§ **Exercise input**

^^^^^^^^

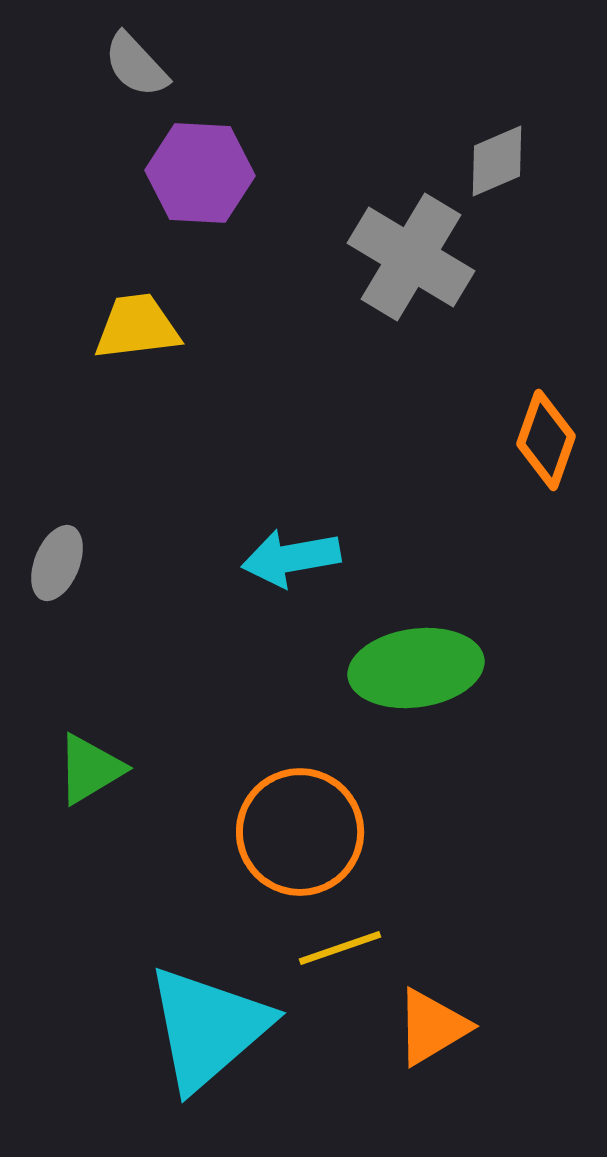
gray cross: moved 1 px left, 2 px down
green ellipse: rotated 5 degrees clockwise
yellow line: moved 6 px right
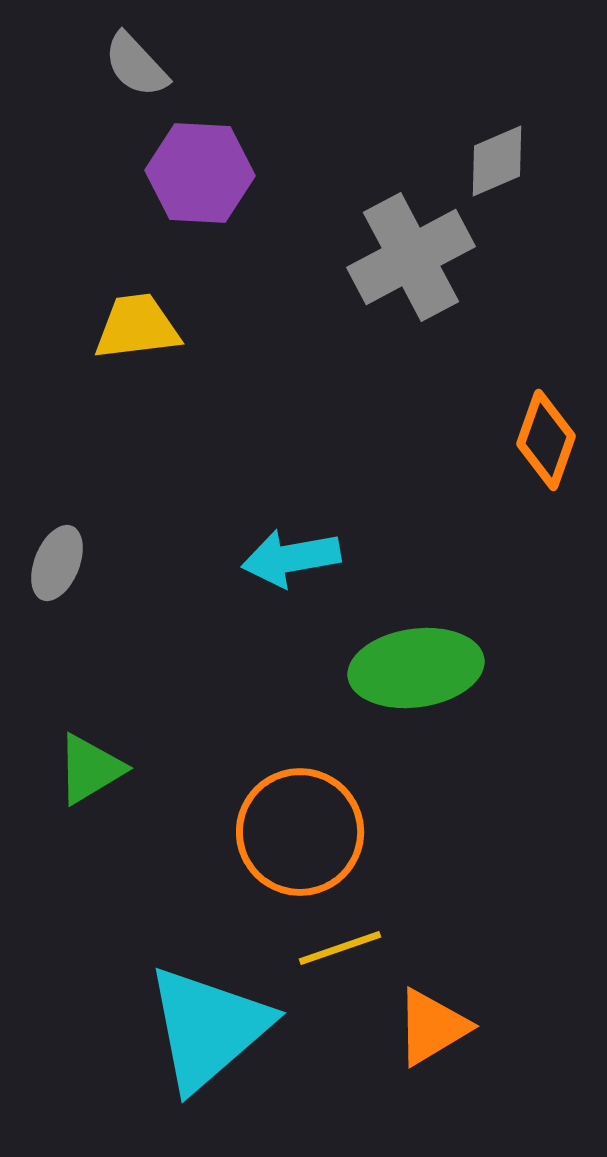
gray cross: rotated 31 degrees clockwise
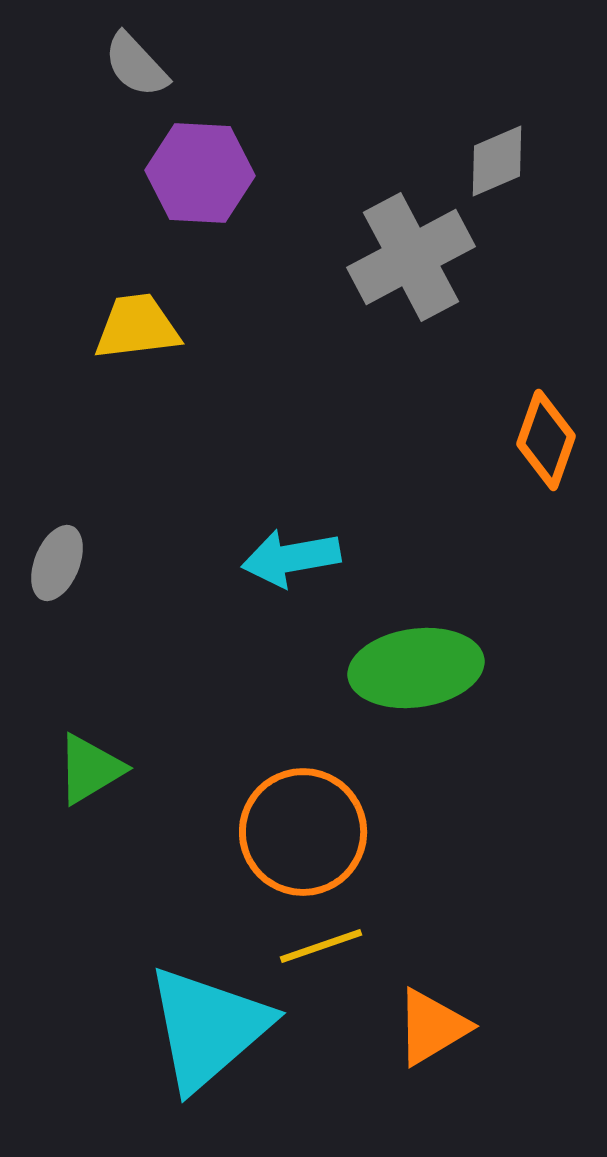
orange circle: moved 3 px right
yellow line: moved 19 px left, 2 px up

^^^^^^^^

§ **Aim**
Rewrite the data as a numbered list, from the line with "gray cross: rotated 31 degrees clockwise" up to and including the last line of the data. Skip blank lines and leave the pictures out.

§ **Solution for this task**
1. gray cross: rotated 31 degrees clockwise
2. orange circle: moved 3 px right
3. yellow line: moved 19 px left, 2 px up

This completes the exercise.